GIVEN DATA
#####

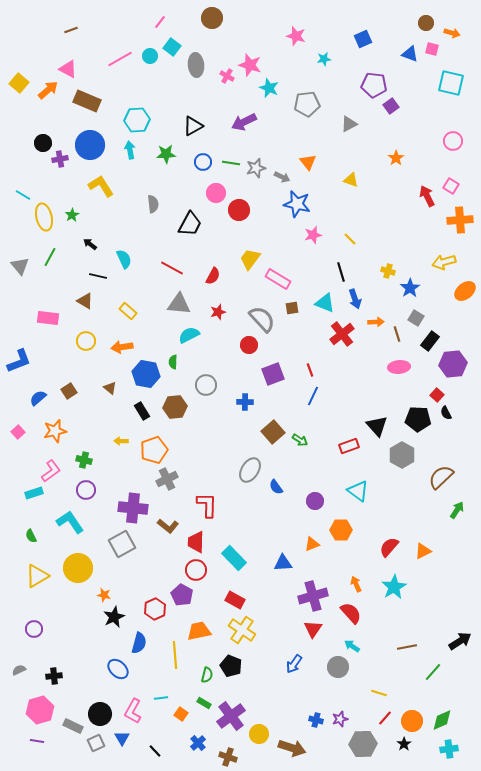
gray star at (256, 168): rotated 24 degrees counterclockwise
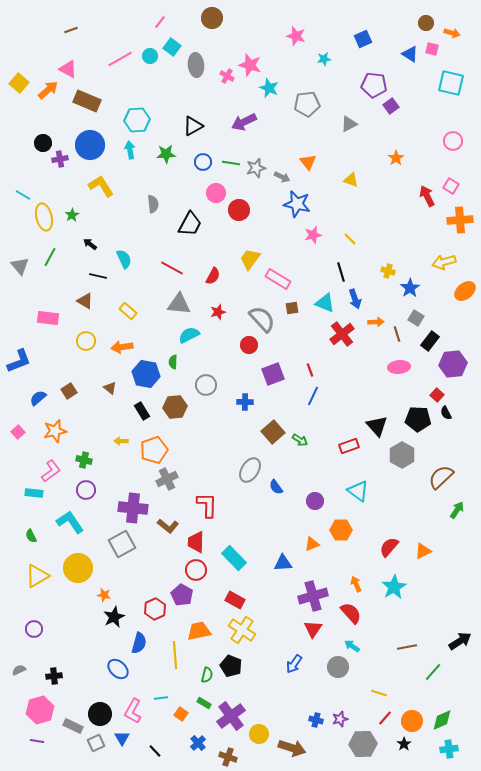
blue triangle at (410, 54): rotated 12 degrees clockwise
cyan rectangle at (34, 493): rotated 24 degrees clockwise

#####

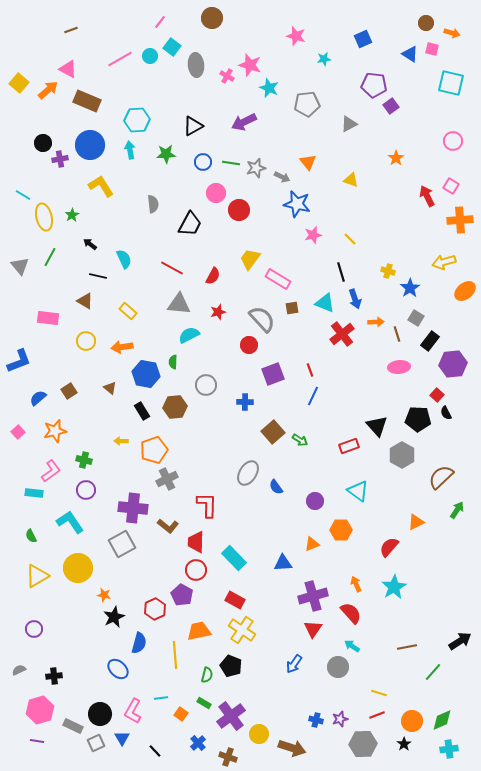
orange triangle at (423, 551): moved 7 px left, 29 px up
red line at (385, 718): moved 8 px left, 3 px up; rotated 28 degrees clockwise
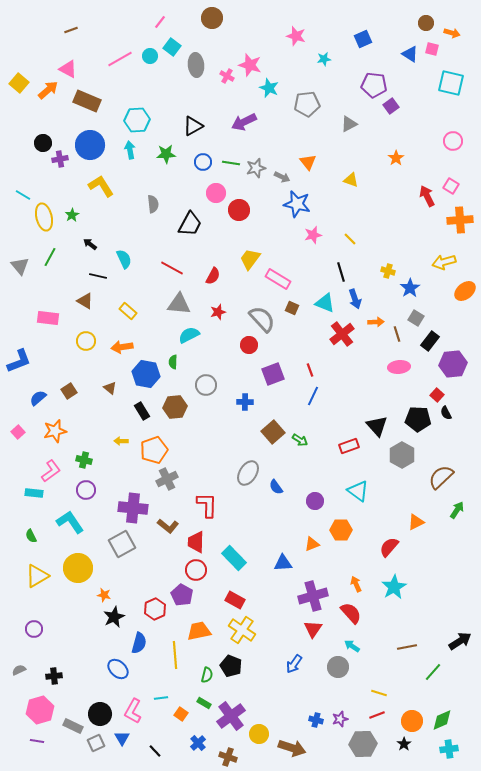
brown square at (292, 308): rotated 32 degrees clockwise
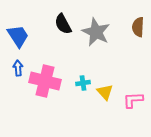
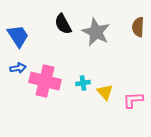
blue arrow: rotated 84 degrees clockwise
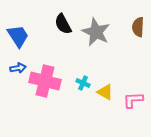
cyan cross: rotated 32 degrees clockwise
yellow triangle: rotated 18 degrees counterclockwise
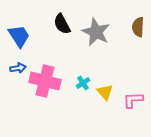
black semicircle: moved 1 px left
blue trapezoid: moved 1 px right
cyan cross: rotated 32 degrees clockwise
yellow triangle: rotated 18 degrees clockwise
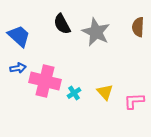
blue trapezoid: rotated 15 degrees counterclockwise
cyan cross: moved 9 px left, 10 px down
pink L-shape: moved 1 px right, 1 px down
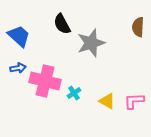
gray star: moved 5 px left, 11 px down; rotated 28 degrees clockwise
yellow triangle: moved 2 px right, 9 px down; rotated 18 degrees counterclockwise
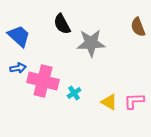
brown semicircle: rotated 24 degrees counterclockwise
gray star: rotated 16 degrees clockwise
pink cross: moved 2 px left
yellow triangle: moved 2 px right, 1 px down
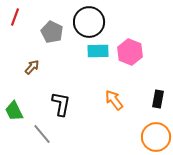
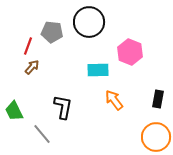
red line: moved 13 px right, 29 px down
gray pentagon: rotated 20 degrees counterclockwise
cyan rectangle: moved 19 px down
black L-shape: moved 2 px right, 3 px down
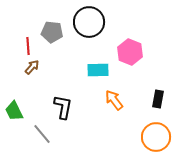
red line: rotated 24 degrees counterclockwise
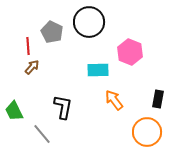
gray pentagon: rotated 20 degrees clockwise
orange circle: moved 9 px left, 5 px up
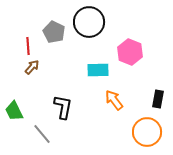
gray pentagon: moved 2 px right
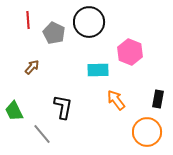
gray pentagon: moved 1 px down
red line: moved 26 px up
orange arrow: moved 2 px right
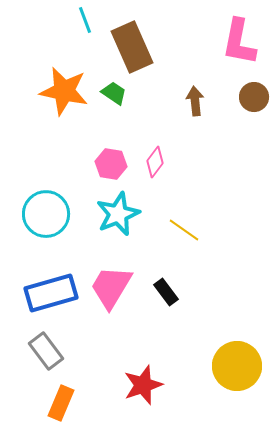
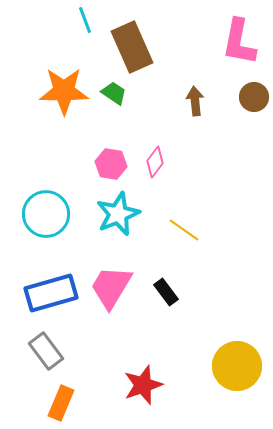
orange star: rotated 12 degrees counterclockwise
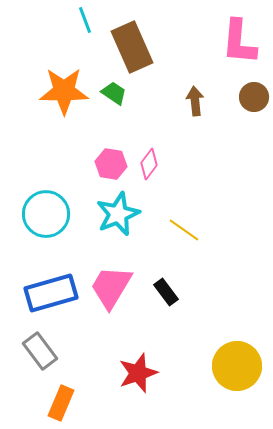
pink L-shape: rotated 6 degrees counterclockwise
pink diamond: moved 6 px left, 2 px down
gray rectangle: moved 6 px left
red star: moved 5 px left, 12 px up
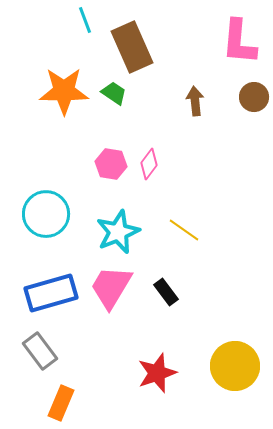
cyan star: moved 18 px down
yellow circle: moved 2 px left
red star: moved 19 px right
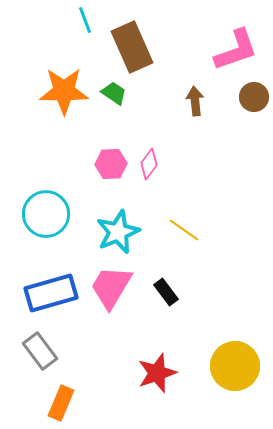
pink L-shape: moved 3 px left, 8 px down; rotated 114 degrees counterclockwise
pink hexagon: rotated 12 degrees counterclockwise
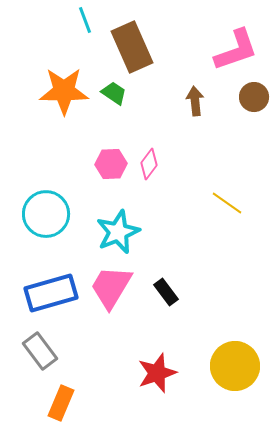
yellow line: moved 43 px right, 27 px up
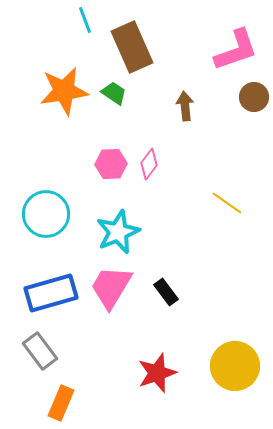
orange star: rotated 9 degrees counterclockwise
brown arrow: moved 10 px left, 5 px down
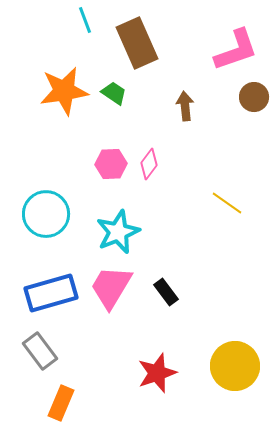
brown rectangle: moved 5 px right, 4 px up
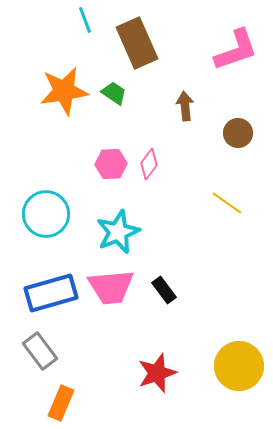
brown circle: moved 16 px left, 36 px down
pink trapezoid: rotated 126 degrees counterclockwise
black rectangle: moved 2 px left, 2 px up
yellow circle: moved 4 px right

#####

EXERCISE OBJECTIVE
Which rows above contain the string "right"? Pull out each of those rows in full. Letter case counts.

ANSWER BELOW
blue trapezoid: moved 1 px right
pink L-shape: moved 1 px right, 1 px down
yellow triangle: moved 2 px right, 9 px down; rotated 18 degrees counterclockwise
yellow triangle: moved 2 px right, 1 px down
red line: moved 13 px right, 29 px down
black L-shape: moved 2 px right, 3 px down
gray pentagon: moved 2 px right
orange arrow: moved 2 px right
red star: moved 19 px right
yellow line: moved 43 px right, 27 px up
brown rectangle: moved 5 px right, 4 px up
yellow circle: moved 4 px right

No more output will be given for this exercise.